The response must contain every line below in which "purple" appears.

GIVEN RECORDS:
┄┄┄┄┄┄┄┄┄┄
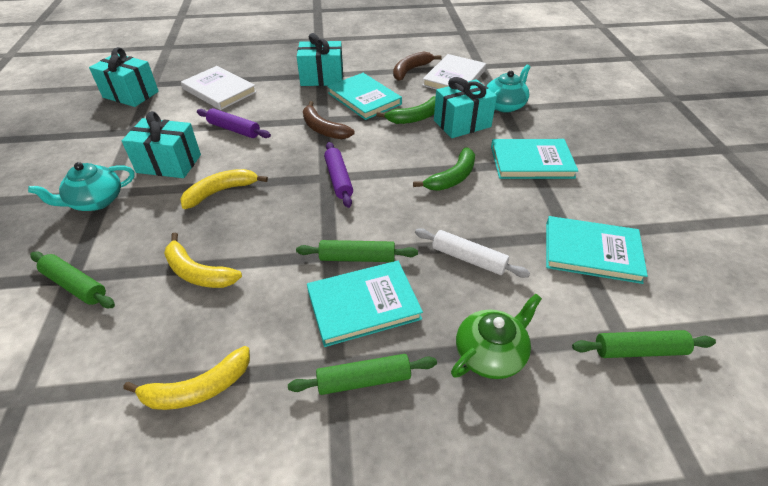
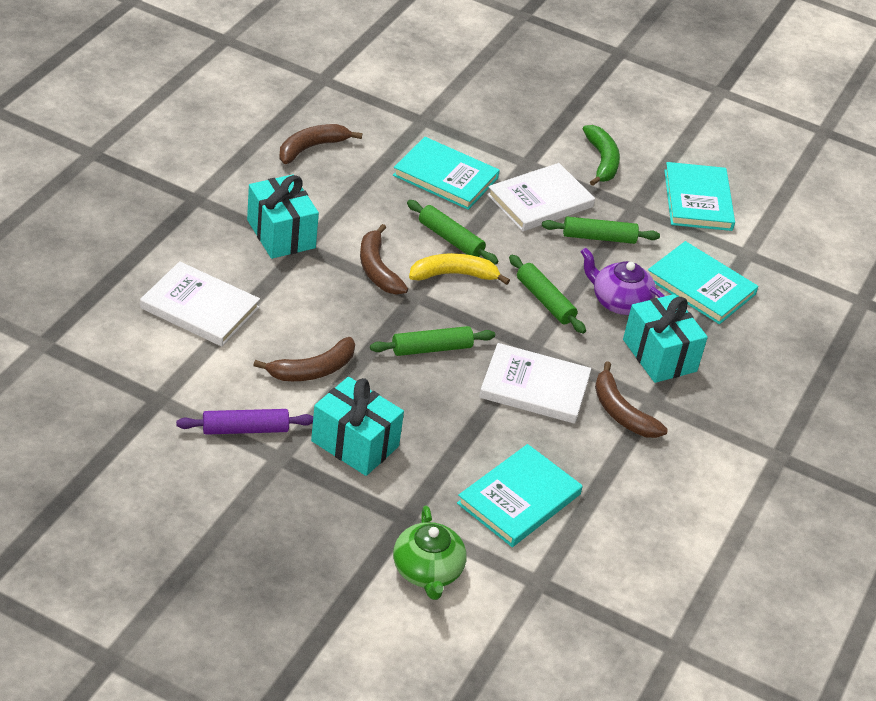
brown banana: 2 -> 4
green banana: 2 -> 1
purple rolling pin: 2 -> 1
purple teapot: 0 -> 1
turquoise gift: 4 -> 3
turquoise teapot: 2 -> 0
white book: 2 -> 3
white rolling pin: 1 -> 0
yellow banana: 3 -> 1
┄┄┄┄┄┄┄┄┄┄
OUTPUT OF THE EXERCISE:
purple rolling pin: 2 -> 1
purple teapot: 0 -> 1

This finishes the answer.